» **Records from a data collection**
::::
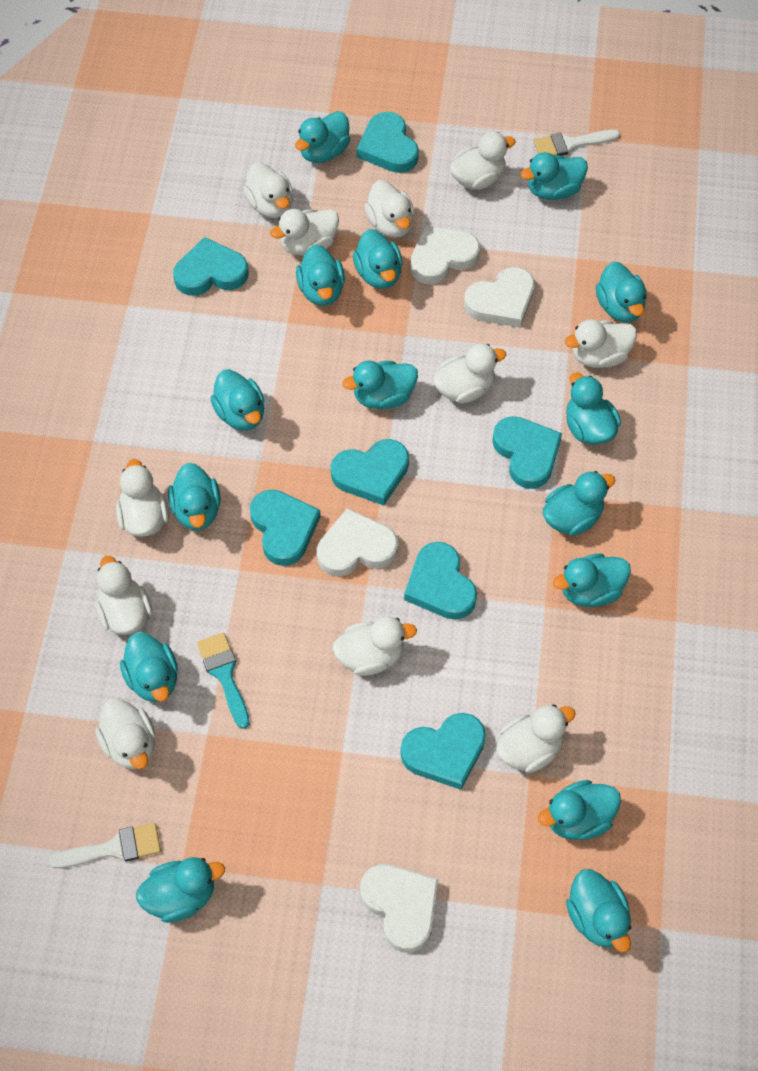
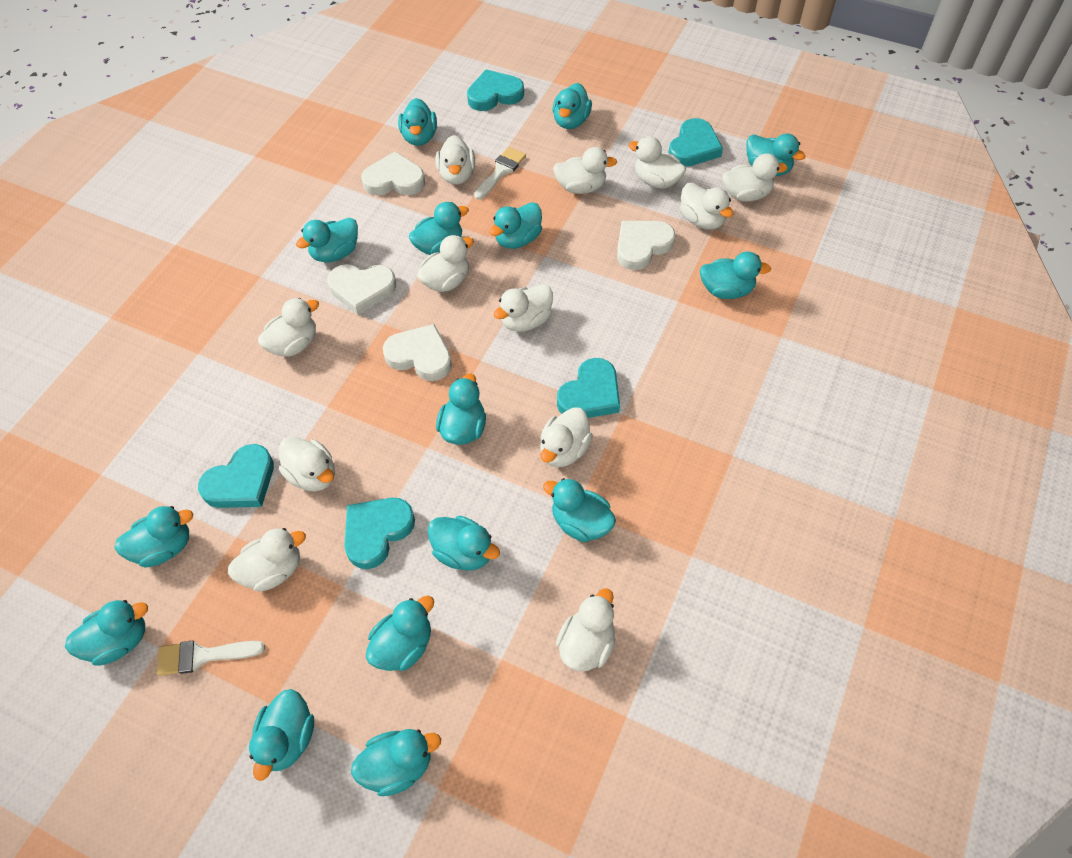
turquoise brush: 1 -> 0
turquoise heart: 7 -> 5
white duck: 11 -> 12

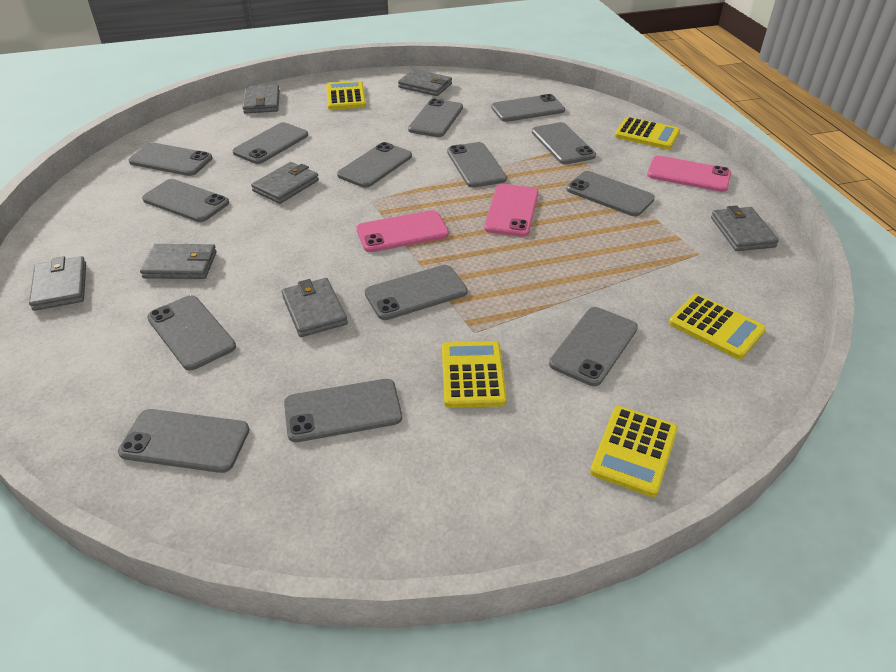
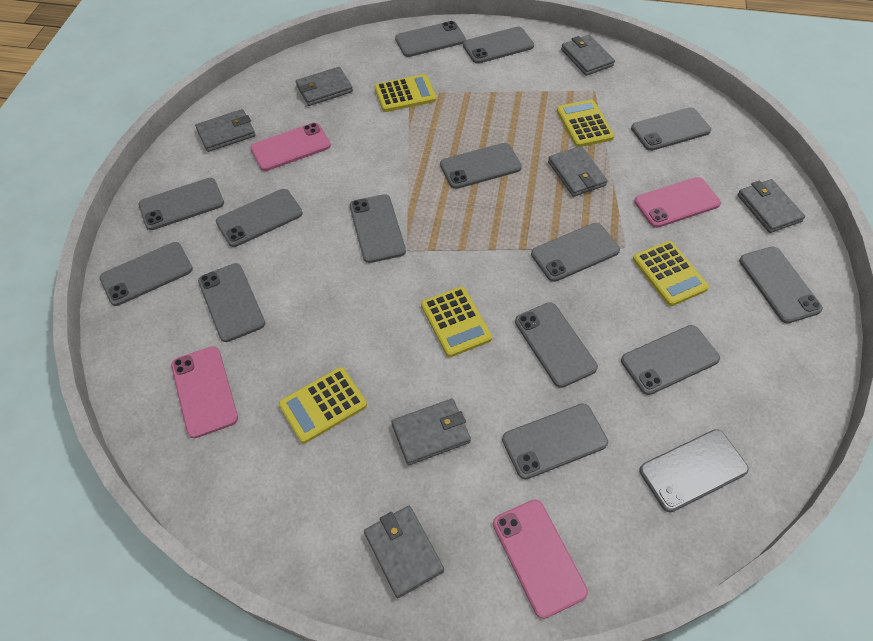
grey phone: 14 -> 15
pink phone: 3 -> 4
::::
» **What the task requires**
A faithful copy of the entries above is needed, one that contains no images.

» **Answer to the exercise**
turquoise brush: 1 -> 0
turquoise heart: 7 -> 5
white duck: 11 -> 12

grey phone: 14 -> 15
pink phone: 3 -> 4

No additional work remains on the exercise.